■ **PROBLEM STATEMENT**
Among the entries below, find all lines that include "none" and copy them.

■ **EXCERPTED RECORDS**
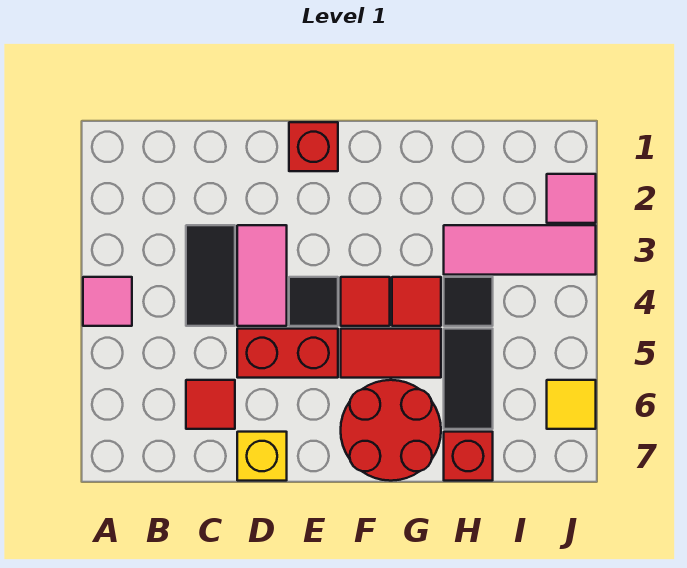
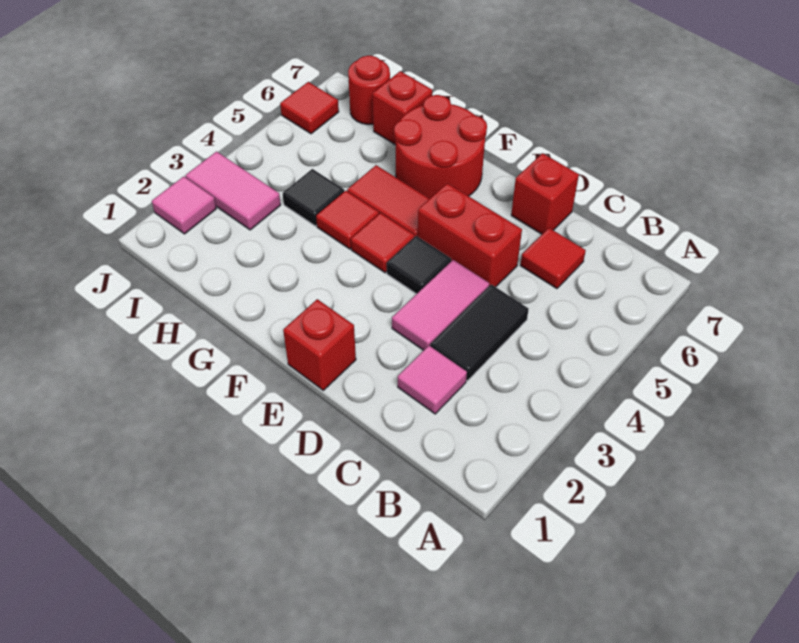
pink tile A4 level 1 -> pink tile C2 level 1
yellow brick D7 level 1 -> red brick D7 level 1
pink tile H3:J3 level 1 -> pink tile I3:J3 level 1
black tile H5:H6 level 1 -> none
none -> red round brick I7 level 1
yellow tile J6 level 1 -> red tile J6 level 1

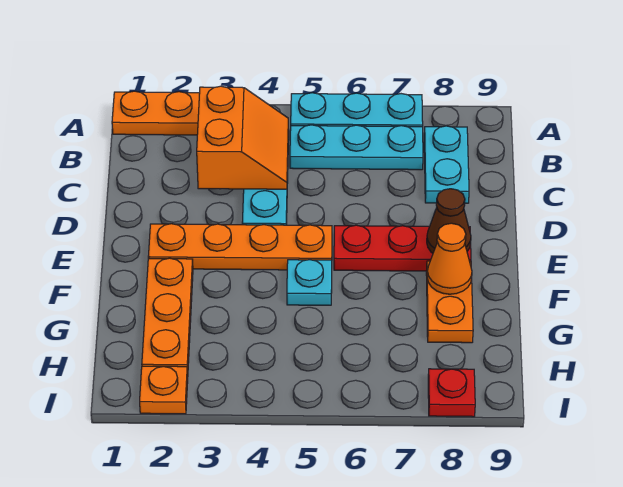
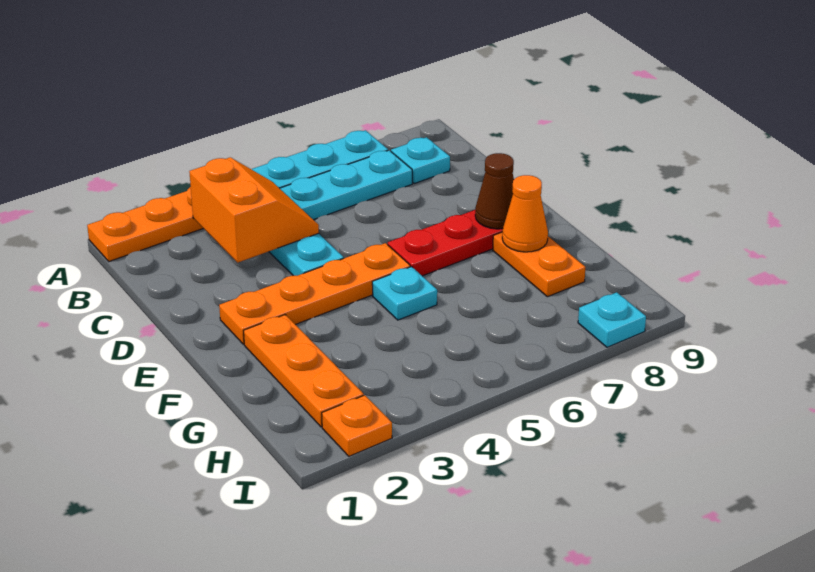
cyan plate B8:C8 level 1 -> cyan plate B8 level 1
red plate I8 level 1 -> cyan plate I8 level 1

■ **WRITTEN SOLUTION**
black tile H5:H6 level 1 -> none
none -> red round brick I7 level 1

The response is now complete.